====== Information provided ======

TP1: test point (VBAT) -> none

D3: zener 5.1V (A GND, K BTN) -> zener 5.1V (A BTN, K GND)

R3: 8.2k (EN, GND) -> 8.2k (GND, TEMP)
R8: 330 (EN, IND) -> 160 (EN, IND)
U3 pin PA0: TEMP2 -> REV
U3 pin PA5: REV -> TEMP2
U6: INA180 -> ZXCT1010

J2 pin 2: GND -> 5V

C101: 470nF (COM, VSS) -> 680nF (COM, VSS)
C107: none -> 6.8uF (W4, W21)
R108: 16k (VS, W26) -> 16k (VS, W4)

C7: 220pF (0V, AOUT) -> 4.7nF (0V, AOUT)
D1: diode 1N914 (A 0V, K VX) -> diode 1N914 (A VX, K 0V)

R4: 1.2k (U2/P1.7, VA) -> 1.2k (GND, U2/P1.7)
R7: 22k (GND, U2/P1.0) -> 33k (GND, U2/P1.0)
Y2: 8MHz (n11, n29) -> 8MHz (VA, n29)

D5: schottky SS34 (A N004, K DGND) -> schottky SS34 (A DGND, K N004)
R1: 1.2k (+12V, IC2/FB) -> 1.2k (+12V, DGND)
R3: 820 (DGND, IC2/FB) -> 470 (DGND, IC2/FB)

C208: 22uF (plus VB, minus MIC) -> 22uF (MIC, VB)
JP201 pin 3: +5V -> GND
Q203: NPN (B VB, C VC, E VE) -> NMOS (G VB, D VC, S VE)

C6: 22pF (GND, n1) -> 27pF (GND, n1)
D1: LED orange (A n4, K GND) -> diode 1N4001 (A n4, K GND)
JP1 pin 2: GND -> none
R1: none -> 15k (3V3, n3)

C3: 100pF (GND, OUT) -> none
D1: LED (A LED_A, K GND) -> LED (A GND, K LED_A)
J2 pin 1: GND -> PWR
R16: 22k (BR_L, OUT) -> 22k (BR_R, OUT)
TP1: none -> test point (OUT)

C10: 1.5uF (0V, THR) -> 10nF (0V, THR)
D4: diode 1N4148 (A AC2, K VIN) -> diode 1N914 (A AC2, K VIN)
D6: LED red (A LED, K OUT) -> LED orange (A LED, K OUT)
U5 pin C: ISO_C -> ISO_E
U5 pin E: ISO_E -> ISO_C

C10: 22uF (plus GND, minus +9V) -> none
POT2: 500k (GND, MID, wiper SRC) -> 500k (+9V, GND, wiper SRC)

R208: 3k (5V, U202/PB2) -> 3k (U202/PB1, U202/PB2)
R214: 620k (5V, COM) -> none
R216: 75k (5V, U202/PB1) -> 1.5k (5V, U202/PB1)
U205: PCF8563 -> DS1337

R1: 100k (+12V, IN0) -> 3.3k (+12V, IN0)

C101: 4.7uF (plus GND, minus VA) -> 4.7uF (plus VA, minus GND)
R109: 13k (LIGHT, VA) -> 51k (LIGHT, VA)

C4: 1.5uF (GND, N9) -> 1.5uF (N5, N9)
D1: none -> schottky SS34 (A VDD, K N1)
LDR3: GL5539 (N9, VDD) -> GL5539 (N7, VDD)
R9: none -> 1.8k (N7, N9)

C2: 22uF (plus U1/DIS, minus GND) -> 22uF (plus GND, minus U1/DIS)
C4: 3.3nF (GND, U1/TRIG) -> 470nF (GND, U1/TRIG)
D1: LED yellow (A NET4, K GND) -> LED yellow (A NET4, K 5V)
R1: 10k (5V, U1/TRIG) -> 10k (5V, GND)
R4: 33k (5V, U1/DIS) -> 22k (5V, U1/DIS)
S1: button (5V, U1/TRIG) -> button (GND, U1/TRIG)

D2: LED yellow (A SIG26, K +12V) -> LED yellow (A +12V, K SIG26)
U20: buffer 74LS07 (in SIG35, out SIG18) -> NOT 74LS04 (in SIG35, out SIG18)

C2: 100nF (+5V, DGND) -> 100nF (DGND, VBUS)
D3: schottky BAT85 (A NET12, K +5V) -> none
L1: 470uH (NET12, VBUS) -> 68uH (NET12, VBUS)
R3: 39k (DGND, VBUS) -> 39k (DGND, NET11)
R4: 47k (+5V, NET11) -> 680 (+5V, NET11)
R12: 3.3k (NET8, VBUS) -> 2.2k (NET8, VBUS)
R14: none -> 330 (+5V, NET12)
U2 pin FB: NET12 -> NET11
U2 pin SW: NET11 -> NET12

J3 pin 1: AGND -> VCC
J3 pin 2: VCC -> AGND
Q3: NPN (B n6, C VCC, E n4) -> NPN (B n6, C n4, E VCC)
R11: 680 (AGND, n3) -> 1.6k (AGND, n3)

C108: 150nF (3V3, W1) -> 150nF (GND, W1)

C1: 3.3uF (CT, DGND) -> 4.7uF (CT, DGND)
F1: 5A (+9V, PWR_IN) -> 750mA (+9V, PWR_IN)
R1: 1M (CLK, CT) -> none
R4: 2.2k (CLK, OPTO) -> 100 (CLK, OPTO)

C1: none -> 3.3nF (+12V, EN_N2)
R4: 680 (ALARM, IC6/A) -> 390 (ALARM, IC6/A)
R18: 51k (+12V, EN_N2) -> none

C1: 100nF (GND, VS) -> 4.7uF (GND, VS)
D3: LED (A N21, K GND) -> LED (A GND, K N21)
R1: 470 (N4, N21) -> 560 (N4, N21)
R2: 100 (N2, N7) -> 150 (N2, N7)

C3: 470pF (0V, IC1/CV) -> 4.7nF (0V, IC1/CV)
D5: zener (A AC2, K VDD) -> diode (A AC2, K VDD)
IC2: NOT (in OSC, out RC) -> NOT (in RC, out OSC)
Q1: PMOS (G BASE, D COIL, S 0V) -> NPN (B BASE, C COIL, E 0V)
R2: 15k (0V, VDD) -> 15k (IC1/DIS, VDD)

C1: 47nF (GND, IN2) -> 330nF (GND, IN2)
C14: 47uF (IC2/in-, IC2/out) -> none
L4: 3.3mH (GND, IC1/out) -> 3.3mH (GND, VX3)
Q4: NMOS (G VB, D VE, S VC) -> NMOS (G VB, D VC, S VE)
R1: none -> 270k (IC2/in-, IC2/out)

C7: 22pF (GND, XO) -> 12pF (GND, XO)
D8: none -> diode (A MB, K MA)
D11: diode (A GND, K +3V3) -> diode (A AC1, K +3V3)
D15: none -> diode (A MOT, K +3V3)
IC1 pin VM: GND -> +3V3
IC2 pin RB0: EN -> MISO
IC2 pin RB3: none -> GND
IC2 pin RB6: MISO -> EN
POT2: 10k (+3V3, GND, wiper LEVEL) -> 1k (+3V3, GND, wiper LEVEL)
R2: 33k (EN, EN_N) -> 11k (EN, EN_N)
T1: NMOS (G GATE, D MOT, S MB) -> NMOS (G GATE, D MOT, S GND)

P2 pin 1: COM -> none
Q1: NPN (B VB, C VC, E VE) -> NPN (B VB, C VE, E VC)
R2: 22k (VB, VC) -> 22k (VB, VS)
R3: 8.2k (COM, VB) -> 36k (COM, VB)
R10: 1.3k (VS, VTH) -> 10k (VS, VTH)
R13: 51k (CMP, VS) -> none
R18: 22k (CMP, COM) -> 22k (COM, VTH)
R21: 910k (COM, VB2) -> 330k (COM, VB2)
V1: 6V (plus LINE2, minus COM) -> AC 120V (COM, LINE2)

======

* Directions *
Please write out every line of the data exactly.

* Answer box *
TP1: test point (VBAT) -> none

D3: zener 5.1V (A GND, K BTN) -> zener 5.1V (A BTN, K GND)

R3: 8.2k (EN, GND) -> 8.2k (GND, TEMP)
R8: 330 (EN, IND) -> 160 (EN, IND)
U3 pin PA0: TEMP2 -> REV
U3 pin PA5: REV -> TEMP2
U6: INA180 -> ZXCT1010

J2 pin 2: GND -> 5V

C101: 470nF (COM, VSS) -> 680nF (COM, VSS)
C107: none -> 6.8uF (W4, W21)
R108: 16k (VS, W26) -> 16k (VS, W4)

C7: 220pF (0V, AOUT) -> 4.7nF (0V, AOUT)
D1: diode 1N914 (A 0V, K VX) -> diode 1N914 (A VX, K 0V)

R4: 1.2k (U2/P1.7, VA) -> 1.2k (GND, U2/P1.7)
R7: 22k (GND, U2/P1.0) -> 33k (GND, U2/P1.0)
Y2: 8MHz (n11, n29) -> 8MHz (VA, n29)

D5: schottky SS34 (A N004, K DGND) -> schottky SS34 (A DGND, K N004)
R1: 1.2k (+12V, IC2/FB) -> 1.2k (+12V, DGND)
R3: 820 (DGND, IC2/FB) -> 470 (DGND, IC2/FB)

C208: 22uF (plus VB, minus MIC) -> 22uF (MIC, VB)
JP201 pin 3: +5V -> GND
Q203: NPN (B VB, C VC, E VE) -> NMOS (G VB, D VC, S VE)

C6: 22pF (GND, n1) -> 27pF (GND, n1)
D1: LED orange (A n4, K GND) -> diode 1N4001 (A n4, K GND)
JP1 pin 2: GND -> none
R1: none -> 15k (3V3, n3)

C3: 100pF (GND, OUT) -> none
D1: LED (A LED_A, K GND) -> LED (A GND, K LED_A)
J2 pin 1: GND -> PWR
R16: 22k (BR_L, OUT) -> 22k (BR_R, OUT)
TP1: none -> test point (OUT)

C10: 1.5uF (0V, THR) -> 10nF (0V, THR)
D4: diode 1N4148 (A AC2, K VIN) -> diode 1N914 (A AC2, K VIN)
D6: LED red (A LED, K OUT) -> LED orange (A LED, K OUT)
U5 pin C: ISO_C -> ISO_E
U5 pin E: ISO_E -> ISO_C

C10: 22uF (plus GND, minus +9V) -> none
POT2: 500k (GND, MID, wiper SRC) -> 500k (+9V, GND, wiper SRC)

R208: 3k (5V, U202/PB2) -> 3k (U202/PB1, U202/PB2)
R214: 620k (5V, COM) -> none
R216: 75k (5V, U202/PB1) -> 1.5k (5V, U202/PB1)
U205: PCF8563 -> DS1337

R1: 100k (+12V, IN0) -> 3.3k (+12V, IN0)

C101: 4.7uF (plus GND, minus VA) -> 4.7uF (plus VA, minus GND)
R109: 13k (LIGHT, VA) -> 51k (LIGHT, VA)

C4: 1.5uF (GND, N9) -> 1.5uF (N5, N9)
D1: none -> schottky SS34 (A VDD, K N1)
LDR3: GL5539 (N9, VDD) -> GL5539 (N7, VDD)
R9: none -> 1.8k (N7, N9)

C2: 22uF (plus U1/DIS, minus GND) -> 22uF (plus GND, minus U1/DIS)
C4: 3.3nF (GND, U1/TRIG) -> 470nF (GND, U1/TRIG)
D1: LED yellow (A NET4, K GND) -> LED yellow (A NET4, K 5V)
R1: 10k (5V, U1/TRIG) -> 10k (5V, GND)
R4: 33k (5V, U1/DIS) -> 22k (5V, U1/DIS)
S1: button (5V, U1/TRIG) -> button (GND, U1/TRIG)

D2: LED yellow (A SIG26, K +12V) -> LED yellow (A +12V, K SIG26)
U20: buffer 74LS07 (in SIG35, out SIG18) -> NOT 74LS04 (in SIG35, out SIG18)

C2: 100nF (+5V, DGND) -> 100nF (DGND, VBUS)
D3: schottky BAT85 (A NET12, K +5V) -> none
L1: 470uH (NET12, VBUS) -> 68uH (NET12, VBUS)
R3: 39k (DGND, VBUS) -> 39k (DGND, NET11)
R4: 47k (+5V, NET11) -> 680 (+5V, NET11)
R12: 3.3k (NET8, VBUS) -> 2.2k (NET8, VBUS)
R14: none -> 330 (+5V, NET12)
U2 pin FB: NET12 -> NET11
U2 pin SW: NET11 -> NET12

J3 pin 1: AGND -> VCC
J3 pin 2: VCC -> AGND
Q3: NPN (B n6, C VCC, E n4) -> NPN (B n6, C n4, E VCC)
R11: 680 (AGND, n3) -> 1.6k (AGND, n3)

C108: 150nF (3V3, W1) -> 150nF (GND, W1)

C1: 3.3uF (CT, DGND) -> 4.7uF (CT, DGND)
F1: 5A (+9V, PWR_IN) -> 750mA (+9V, PWR_IN)
R1: 1M (CLK, CT) -> none
R4: 2.2k (CLK, OPTO) -> 100 (CLK, OPTO)

C1: none -> 3.3nF (+12V, EN_N2)
R4: 680 (ALARM, IC6/A) -> 390 (ALARM, IC6/A)
R18: 51k (+12V, EN_N2) -> none

C1: 100nF (GND, VS) -> 4.7uF (GND, VS)
D3: LED (A N21, K GND) -> LED (A GND, K N21)
R1: 470 (N4, N21) -> 560 (N4, N21)
R2: 100 (N2, N7) -> 150 (N2, N7)

C3: 470pF (0V, IC1/CV) -> 4.7nF (0V, IC1/CV)
D5: zener (A AC2, K VDD) -> diode (A AC2, K VDD)
IC2: NOT (in OSC, out RC) -> NOT (in RC, out OSC)
Q1: PMOS (G BASE, D COIL, S 0V) -> NPN (B BASE, C COIL, E 0V)
R2: 15k (0V, VDD) -> 15k (IC1/DIS, VDD)

C1: 47nF (GND, IN2) -> 330nF (GND, IN2)
C14: 47uF (IC2/in-, IC2/out) -> none
L4: 3.3mH (GND, IC1/out) -> 3.3mH (GND, VX3)
Q4: NMOS (G VB, D VE, S VC) -> NMOS (G VB, D VC, S VE)
R1: none -> 270k (IC2/in-, IC2/out)

C7: 22pF (GND, XO) -> 12pF (GND, XO)
D8: none -> diode (A MB, K MA)
D11: diode (A GND, K +3V3) -> diode (A AC1, K +3V3)
D15: none -> diode (A MOT, K +3V3)
IC1 pin VM: GND -> +3V3
IC2 pin RB0: EN -> MISO
IC2 pin RB3: none -> GND
IC2 pin RB6: MISO -> EN
POT2: 10k (+3V3, GND, wiper LEVEL) -> 1k (+3V3, GND, wiper LEVEL)
R2: 33k (EN, EN_N) -> 11k (EN, EN_N)
T1: NMOS (G GATE, D MOT, S MB) -> NMOS (G GATE, D MOT, S GND)

P2 pin 1: COM -> none
Q1: NPN (B VB, C VC, E VE) -> NPN (B VB, C VE, E VC)
R2: 22k (VB, VC) -> 22k (VB, VS)
R3: 8.2k (COM, VB) -> 36k (COM, VB)
R10: 1.3k (VS, VTH) -> 10k (VS, VTH)
R13: 51k (CMP, VS) -> none
R18: 22k (CMP, COM) -> 22k (COM, VTH)
R21: 910k (COM, VB2) -> 330k (COM, VB2)
V1: 6V (plus LINE2, minus COM) -> AC 120V (COM, LINE2)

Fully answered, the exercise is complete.